Your instructions ->
Among the entries below, find every line that contains the string "hexagon", then copy it.

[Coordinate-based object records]
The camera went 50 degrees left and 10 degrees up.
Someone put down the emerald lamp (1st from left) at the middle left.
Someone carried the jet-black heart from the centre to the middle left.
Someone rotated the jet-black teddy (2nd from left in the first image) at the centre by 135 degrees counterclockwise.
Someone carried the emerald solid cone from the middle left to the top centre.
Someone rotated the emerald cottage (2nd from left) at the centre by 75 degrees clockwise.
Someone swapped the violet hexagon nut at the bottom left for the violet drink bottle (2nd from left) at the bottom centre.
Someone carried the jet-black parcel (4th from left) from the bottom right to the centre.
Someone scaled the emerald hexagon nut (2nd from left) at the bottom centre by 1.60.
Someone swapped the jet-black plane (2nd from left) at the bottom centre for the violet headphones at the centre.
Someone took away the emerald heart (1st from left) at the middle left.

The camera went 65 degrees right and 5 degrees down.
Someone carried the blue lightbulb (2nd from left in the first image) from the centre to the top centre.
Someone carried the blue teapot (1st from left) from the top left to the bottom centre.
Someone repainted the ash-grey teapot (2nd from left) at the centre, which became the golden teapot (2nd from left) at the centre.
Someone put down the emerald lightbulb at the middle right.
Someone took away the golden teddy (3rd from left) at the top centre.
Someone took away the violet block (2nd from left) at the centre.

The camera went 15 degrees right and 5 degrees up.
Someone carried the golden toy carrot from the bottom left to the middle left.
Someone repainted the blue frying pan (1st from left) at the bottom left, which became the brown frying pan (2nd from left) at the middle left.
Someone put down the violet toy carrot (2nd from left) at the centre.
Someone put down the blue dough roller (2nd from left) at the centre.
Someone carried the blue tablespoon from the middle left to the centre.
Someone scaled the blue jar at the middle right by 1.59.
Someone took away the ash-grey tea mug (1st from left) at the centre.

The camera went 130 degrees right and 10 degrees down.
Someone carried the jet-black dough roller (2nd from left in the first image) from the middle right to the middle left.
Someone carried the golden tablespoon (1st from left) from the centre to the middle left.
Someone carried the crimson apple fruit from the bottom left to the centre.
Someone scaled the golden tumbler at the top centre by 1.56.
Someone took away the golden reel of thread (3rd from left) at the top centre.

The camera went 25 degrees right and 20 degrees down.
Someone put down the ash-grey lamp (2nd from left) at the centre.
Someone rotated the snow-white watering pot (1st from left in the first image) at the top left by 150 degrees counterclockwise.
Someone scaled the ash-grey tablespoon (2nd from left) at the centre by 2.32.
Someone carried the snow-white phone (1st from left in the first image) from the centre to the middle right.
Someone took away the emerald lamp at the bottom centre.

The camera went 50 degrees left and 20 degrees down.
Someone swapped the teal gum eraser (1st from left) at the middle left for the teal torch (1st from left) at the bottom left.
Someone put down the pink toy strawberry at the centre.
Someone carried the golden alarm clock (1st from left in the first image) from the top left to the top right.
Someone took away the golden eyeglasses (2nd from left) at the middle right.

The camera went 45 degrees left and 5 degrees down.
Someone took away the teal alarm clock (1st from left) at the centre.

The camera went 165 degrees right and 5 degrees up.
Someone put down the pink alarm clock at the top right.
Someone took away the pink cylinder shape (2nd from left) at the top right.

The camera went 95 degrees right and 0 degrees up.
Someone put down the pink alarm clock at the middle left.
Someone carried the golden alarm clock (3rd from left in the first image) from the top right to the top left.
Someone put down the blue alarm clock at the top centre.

Written response ->
Someone swapped the violet hexagon nut at the bottom left for the violet drink bottle (2nd from left) at the bottom centre.
Someone scaled the emerald hexagon nut (2nd from left) at the bottom centre by 1.60.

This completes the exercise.